* Before-and-after object listings:
_ _ _ _
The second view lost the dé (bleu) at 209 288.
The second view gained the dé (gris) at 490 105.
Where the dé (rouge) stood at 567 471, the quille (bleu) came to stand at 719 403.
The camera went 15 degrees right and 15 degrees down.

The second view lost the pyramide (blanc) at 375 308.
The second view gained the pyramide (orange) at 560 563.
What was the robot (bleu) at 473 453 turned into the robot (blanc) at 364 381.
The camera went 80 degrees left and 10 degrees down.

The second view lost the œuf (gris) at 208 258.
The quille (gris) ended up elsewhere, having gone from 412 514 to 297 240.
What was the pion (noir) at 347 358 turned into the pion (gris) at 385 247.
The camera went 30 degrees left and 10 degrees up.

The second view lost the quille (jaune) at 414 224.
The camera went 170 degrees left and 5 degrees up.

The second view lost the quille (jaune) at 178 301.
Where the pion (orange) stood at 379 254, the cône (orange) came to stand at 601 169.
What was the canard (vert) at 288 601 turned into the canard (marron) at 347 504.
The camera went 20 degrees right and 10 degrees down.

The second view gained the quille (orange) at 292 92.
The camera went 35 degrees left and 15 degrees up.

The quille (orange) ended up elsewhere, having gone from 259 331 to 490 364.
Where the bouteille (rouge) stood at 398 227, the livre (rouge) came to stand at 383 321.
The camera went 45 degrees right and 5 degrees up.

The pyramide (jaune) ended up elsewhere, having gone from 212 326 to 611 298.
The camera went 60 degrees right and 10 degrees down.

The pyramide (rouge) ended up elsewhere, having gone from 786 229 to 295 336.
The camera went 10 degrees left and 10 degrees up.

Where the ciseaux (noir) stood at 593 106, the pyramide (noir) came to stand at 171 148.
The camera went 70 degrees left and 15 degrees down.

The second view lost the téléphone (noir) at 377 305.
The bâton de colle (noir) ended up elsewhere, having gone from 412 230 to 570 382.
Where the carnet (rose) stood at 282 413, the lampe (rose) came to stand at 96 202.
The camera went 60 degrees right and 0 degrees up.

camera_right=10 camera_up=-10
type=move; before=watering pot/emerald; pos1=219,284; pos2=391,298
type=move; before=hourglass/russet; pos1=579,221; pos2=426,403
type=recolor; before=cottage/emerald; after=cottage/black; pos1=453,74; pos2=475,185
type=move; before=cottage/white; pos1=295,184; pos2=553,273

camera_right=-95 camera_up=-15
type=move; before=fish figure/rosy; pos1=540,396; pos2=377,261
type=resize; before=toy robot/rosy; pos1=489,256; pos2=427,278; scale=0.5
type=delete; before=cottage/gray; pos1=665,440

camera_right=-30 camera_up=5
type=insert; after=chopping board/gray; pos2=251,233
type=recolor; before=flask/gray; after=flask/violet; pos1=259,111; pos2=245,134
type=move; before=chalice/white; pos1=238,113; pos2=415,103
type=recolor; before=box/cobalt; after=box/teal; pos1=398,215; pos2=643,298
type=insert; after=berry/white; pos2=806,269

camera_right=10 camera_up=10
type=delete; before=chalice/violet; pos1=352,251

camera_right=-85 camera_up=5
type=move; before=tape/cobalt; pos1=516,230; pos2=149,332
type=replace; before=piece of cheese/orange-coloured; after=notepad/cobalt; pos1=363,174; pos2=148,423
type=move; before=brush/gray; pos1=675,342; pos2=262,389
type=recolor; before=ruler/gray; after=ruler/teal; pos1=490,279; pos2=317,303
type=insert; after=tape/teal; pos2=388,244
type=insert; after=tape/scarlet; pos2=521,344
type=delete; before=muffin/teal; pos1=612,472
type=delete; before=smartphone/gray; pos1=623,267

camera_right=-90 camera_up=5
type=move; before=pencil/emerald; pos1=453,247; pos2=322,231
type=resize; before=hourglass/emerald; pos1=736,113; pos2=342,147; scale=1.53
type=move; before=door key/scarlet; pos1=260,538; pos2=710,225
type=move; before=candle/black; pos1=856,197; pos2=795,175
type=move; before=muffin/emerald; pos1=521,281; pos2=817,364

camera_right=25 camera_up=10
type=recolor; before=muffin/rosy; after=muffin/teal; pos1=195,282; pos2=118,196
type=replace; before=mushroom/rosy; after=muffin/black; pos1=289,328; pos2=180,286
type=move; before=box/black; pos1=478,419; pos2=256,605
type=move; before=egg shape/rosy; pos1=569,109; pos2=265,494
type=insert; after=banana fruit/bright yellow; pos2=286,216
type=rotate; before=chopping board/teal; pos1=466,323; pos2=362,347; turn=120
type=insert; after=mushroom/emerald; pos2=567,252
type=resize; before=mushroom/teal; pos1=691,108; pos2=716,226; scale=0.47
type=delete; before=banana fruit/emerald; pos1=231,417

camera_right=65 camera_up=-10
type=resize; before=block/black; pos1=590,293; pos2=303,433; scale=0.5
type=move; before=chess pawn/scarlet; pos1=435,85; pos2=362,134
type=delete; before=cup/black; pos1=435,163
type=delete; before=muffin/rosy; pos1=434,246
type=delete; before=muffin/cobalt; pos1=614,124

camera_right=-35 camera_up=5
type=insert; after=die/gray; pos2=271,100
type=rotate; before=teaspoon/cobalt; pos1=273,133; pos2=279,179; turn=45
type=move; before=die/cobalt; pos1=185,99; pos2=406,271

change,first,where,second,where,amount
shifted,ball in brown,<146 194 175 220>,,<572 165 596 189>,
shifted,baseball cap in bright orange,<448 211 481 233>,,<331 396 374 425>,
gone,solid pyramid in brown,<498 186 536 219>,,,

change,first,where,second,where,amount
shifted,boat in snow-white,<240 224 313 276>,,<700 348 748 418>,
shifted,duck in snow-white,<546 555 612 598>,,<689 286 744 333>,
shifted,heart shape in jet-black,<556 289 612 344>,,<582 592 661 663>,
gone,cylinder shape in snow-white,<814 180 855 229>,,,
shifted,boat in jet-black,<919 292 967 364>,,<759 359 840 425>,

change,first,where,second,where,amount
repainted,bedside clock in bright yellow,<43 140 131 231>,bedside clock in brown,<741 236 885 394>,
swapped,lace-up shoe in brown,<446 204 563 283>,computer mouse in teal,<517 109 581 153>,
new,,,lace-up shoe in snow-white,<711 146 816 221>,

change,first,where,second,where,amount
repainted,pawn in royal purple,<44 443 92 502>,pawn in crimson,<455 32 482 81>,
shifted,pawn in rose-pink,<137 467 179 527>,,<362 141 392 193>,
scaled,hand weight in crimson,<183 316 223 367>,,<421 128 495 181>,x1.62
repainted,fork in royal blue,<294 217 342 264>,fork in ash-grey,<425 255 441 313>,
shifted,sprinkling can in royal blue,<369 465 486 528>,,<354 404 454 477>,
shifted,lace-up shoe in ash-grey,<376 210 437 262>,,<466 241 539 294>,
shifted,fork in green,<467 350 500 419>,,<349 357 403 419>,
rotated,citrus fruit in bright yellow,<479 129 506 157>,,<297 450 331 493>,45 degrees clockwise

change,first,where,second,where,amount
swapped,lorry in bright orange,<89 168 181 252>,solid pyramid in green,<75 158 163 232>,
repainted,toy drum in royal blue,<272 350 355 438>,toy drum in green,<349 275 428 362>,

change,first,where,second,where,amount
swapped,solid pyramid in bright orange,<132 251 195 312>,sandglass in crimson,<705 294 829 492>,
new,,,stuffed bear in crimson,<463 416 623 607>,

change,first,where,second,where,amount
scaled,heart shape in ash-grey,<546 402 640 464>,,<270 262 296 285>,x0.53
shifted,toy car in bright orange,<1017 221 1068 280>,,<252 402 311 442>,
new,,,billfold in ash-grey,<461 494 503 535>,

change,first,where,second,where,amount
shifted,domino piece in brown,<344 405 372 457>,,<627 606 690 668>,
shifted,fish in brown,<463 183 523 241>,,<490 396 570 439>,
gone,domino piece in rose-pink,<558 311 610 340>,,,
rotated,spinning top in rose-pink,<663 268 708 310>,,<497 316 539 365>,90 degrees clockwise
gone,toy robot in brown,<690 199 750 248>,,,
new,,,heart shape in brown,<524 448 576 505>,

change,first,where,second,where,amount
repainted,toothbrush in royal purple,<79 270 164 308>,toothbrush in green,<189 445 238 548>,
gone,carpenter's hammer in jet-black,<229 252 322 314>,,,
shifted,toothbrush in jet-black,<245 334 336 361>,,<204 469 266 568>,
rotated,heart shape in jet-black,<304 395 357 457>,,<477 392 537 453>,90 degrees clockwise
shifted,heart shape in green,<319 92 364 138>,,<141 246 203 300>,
_ _ _ _
In your answer, include only the lines above starting at the line that holds "type=resize; before=toy robot/rosy;" and ending at the line that holds "type=recolor; before=box/cobalt; after=box/teal;", copied exactly.

type=resize; before=toy robot/rosy; pos1=489,256; pos2=427,278; scale=0.5
type=delete; before=cottage/gray; pos1=665,440

camera_right=-30 camera_up=5
type=insert; after=chopping board/gray; pos2=251,233
type=recolor; before=flask/gray; after=flask/violet; pos1=259,111; pos2=245,134
type=move; before=chalice/white; pos1=238,113; pos2=415,103
type=recolor; before=box/cobalt; after=box/teal; pos1=398,215; pos2=643,298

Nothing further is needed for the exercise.